The task
Every entry below has to appear again in your reply, word for word, but no picture may.

Records provided

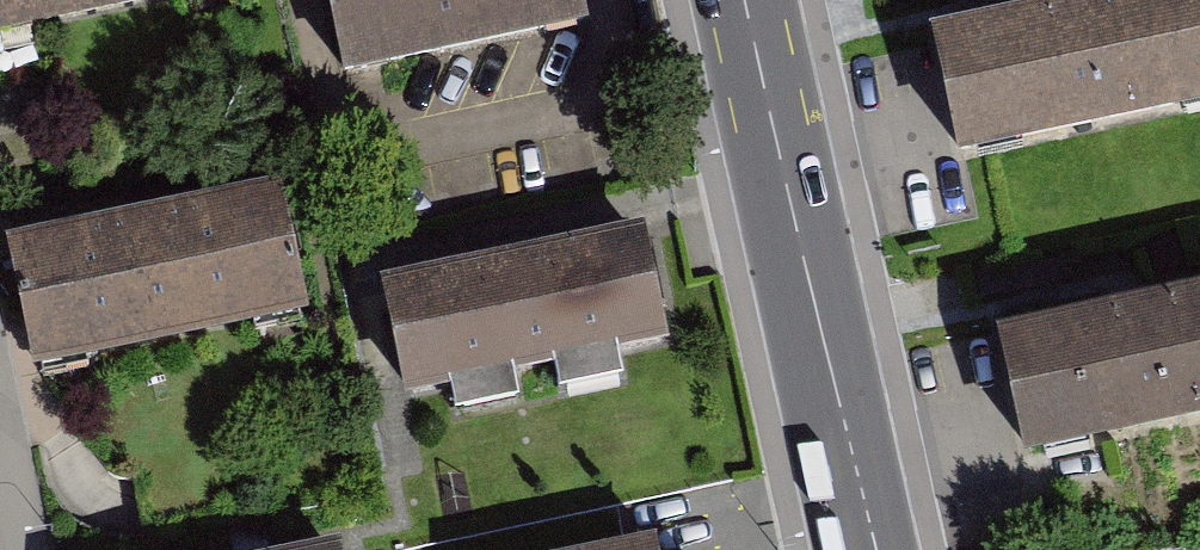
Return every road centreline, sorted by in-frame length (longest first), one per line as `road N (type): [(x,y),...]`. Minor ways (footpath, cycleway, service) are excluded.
road 1 (primary): [(744,0),(865,549)]
road 2 (residential): [(26,549),(0,429)]

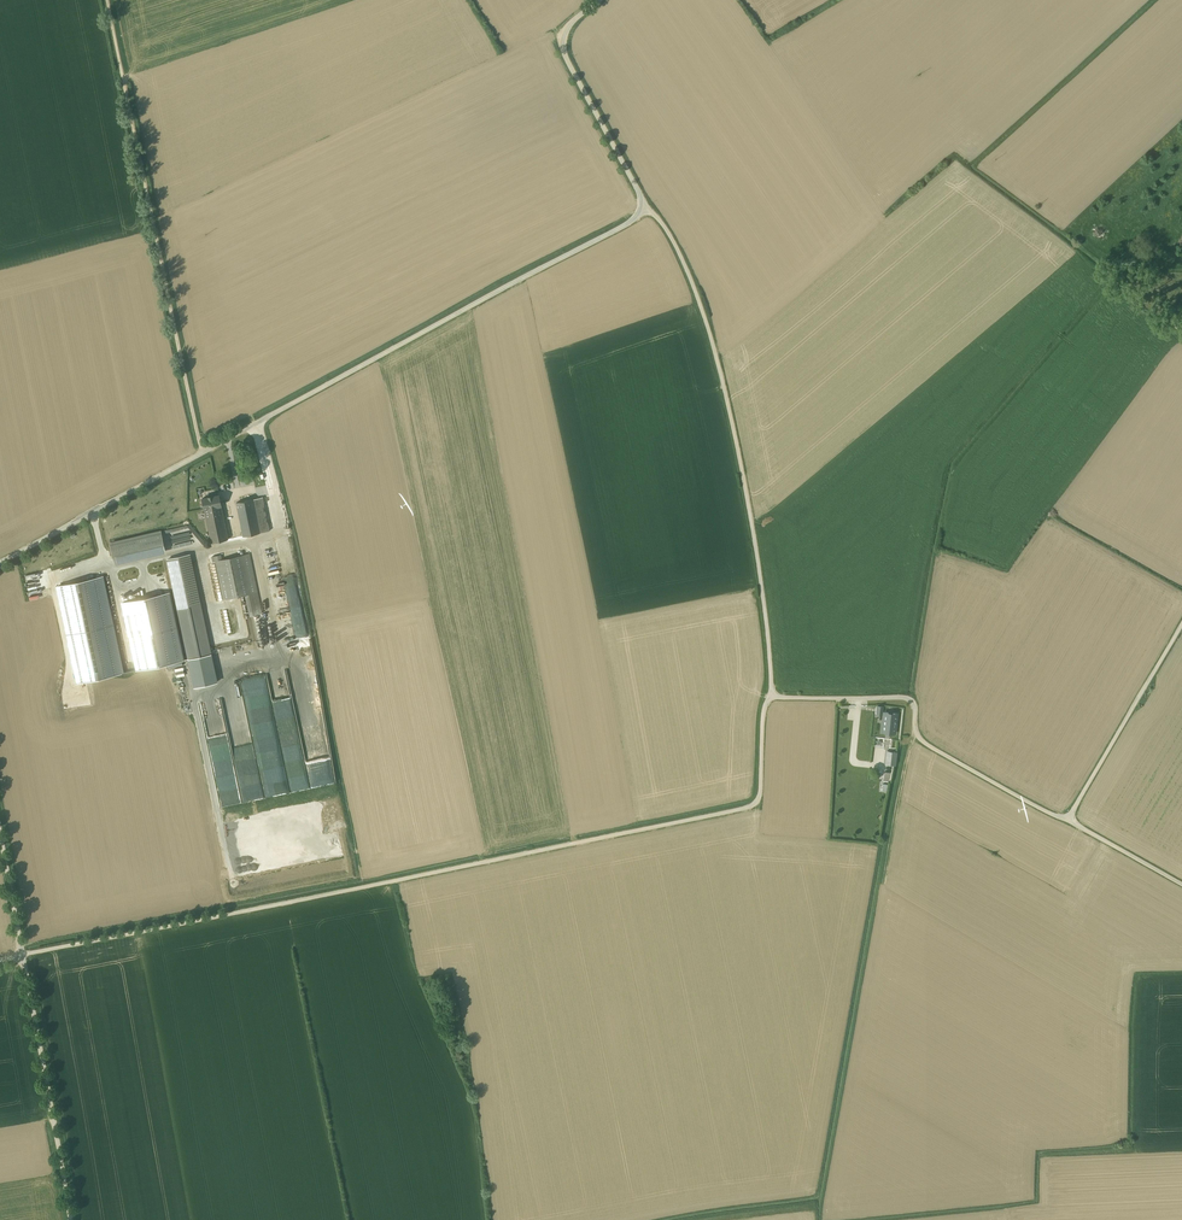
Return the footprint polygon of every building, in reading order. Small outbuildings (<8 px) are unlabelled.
[(213,496),(209,497),(203,498),(202,498),(202,499),(204,508),(204,509),(221,506),(221,505),(219,495),(213,496)] [(263,497),(253,499),(254,506),(264,504),(263,497)] [(252,499),(237,502),(243,536),(260,533),(258,524),(254,506),(253,499),(252,499)] [(264,504),(254,506),(258,524),(268,522),(264,504)] [(221,506),(205,509),(206,513),(205,513),(205,514),(206,514),(212,543),(228,539),(221,506)] [(268,522),(258,524),(260,533),(270,531),(268,522)] [(171,529),(172,535),(171,535),(172,542),(191,538),(189,525),(171,529)] [(160,531),(111,543),(115,559),(164,547),(160,531)] [(249,553),(241,555),(249,594),(246,594),(251,616),(262,613),(249,553)] [(189,554),(168,559),(178,609),(200,604),(189,554)] [(222,559),(215,561),(216,561),(223,599),(246,594),(249,594),(241,555),(222,559)] [(57,584),(76,682),(123,673),(105,575),(57,584)] [(135,669),(184,660),(171,591),(122,601),(135,669)] [(278,642),(279,650),(291,649),(290,640),(278,642)] [(897,714),(885,712),(882,731),(882,732),(895,733),(897,714)] [(213,734),(216,733),(213,718),(205,719),(208,742),(214,741),(213,734)] [(301,730),(305,751),(311,750),(309,743),(323,740),(322,733),(304,736),(303,730),(301,730)] [(226,746),(228,766),(245,764),(243,744),(226,746)] [(896,752),(887,751),(886,764),(895,765),(896,752)]
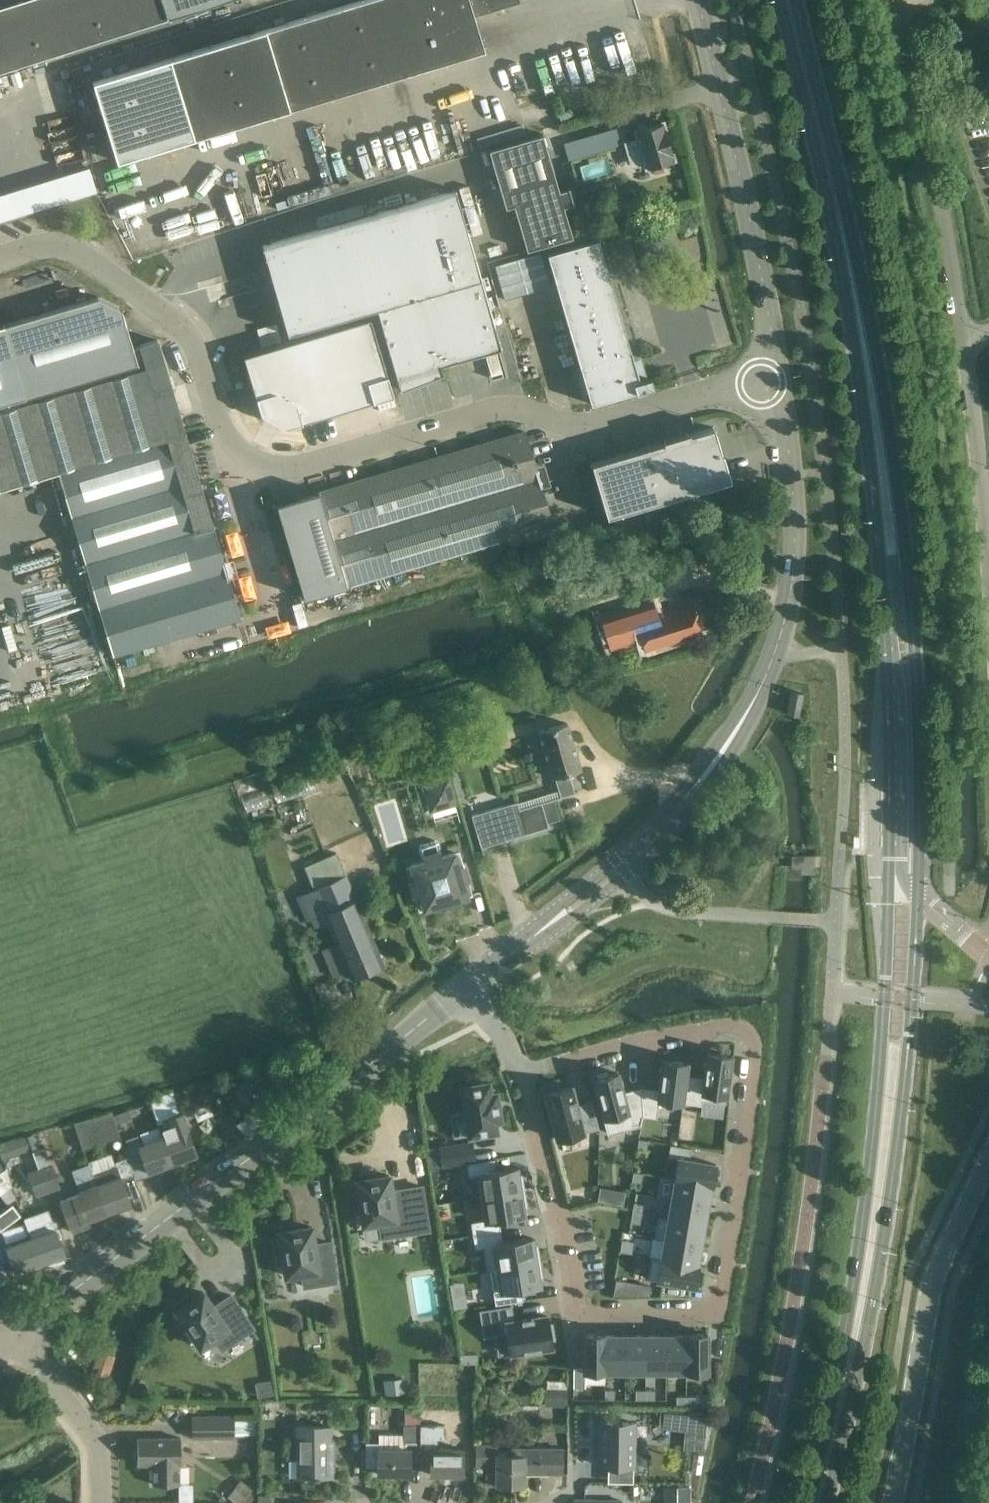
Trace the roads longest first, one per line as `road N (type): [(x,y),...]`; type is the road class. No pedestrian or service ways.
road 1 (unclassified): [(777,378),(612,423),(575,428),(504,409),(300,466),(269,465),(241,453),(221,430),(193,343),(176,324),(61,248),(0,258)]
road 2 (residential): [(521,1075),(713,1026),(738,1028),(757,1042),(714,1311),(580,1312),(529,1097)]
road 3 (unclassified): [(458,988),(620,869),(685,803),(739,729),(775,654),(792,571),(791,475),(777,378)]
road 4 (unclassified): [(893,0),(970,349),(988,558)]
road 5 (unclassified): [(16,1335),(458,988)]
road 6 (secondary): [(890,535),(854,292),(787,0)]
road 7 (secondary): [(818,1502),(863,1297),(891,1096)]
road 8 (unclassified): [(777,378),(751,219),(694,0)]
road 9 (secondary): [(917,893),(914,615),(906,556),(890,535)]
road 10 (unclassified): [(889,1502),(933,1280),(988,1161)]
road 11 (secondary): [(890,535),(879,558),(894,683),(895,859)]
road 12 (secondary): [(895,859),(884,999),(891,1096)]
road 13 (secondary): [(891,1096),(910,1036),(917,893)]
road 14 (unclassified): [(101,1502),(101,1451),(92,1428),(16,1335)]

Solution for this problem
Return every road centreline, sorted by in-frame length (longest first), one per line as `road N (type): [(x,y),...]`. Minor ways (footpath, cycleway, service) are excluded.
road 1 (primary): [(744,0),(865,549)]
road 2 (residential): [(26,549),(0,429)]

Return the footprint polygon of every building, in reading order. Small outbuildings (<8 px) are unlabelled.
[(213,496),(209,497),(203,498),(202,498),(202,499),(204,508),(204,509),(221,506),(221,505),(219,495),(213,496)] [(263,497),(253,499),(254,506),(264,504),(263,497)] [(252,499),(237,502),(243,536),(260,533),(258,524),(254,506),(253,499),(252,499)] [(264,504),(254,506),(258,524),(268,522),(264,504)] [(221,506),(205,509),(206,513),(205,513),(205,514),(206,514),(212,543),(228,539),(221,506)] [(268,522),(258,524),(260,533),(270,531),(268,522)] [(171,529),(172,535),(171,535),(172,542),(191,538),(189,525),(171,529)] [(160,531),(111,543),(115,559),(164,547),(160,531)] [(249,553),(241,555),(249,594),(246,594),(251,616),(262,613),(249,553)] [(189,554),(168,559),(178,609),(200,604),(189,554)] [(222,559),(215,561),(216,561),(223,599),(246,594),(249,594),(241,555),(222,559)] [(57,584),(76,682),(123,673),(105,575),(57,584)] [(135,669),(184,660),(171,591),(122,601),(135,669)] [(278,642),(279,650),(291,649),(290,640),(278,642)] [(897,714),(885,712),(882,731),(882,732),(895,733),(897,714)] [(213,734),(216,733),(213,718),(205,719),(208,742),(214,741),(213,734)] [(301,730),(305,751),(311,750),(309,743),(323,740),(322,733),(304,736),(303,730),(301,730)] [(226,746),(228,766),(245,764),(243,744),(226,746)] [(896,752),(887,751),(886,764),(895,765),(896,752)]
Trace the roads longest first, one per line as `road N (type): [(x,y),...]`; type is the road class. No pedestrian or service ways.
road 1 (unclassified): [(777,378),(612,423),(575,428),(504,409),(300,466),(269,465),(241,453),(221,430),(193,343),(176,324),(61,248),(0,258)]
road 2 (residential): [(521,1075),(713,1026),(738,1028),(757,1042),(714,1311),(580,1312),(529,1097)]
road 3 (unclassified): [(458,988),(620,869),(685,803),(739,729),(775,654),(792,571),(791,475),(777,378)]
road 4 (unclassified): [(893,0),(970,349),(988,558)]
road 5 (unclassified): [(16,1335),(458,988)]
road 6 (secondary): [(890,535),(854,292),(787,0)]
road 7 (secondary): [(818,1502),(863,1297),(891,1096)]
road 8 (unclassified): [(777,378),(751,219),(694,0)]
road 9 (secondary): [(917,893),(914,615),(906,556),(890,535)]
road 10 (unclassified): [(889,1502),(933,1280),(988,1161)]
road 11 (secondary): [(890,535),(879,558),(894,683),(895,859)]
road 12 (secondary): [(895,859),(884,999),(891,1096)]
road 13 (secondary): [(891,1096),(910,1036),(917,893)]
road 14 (unclassified): [(101,1502),(101,1451),(92,1428),(16,1335)]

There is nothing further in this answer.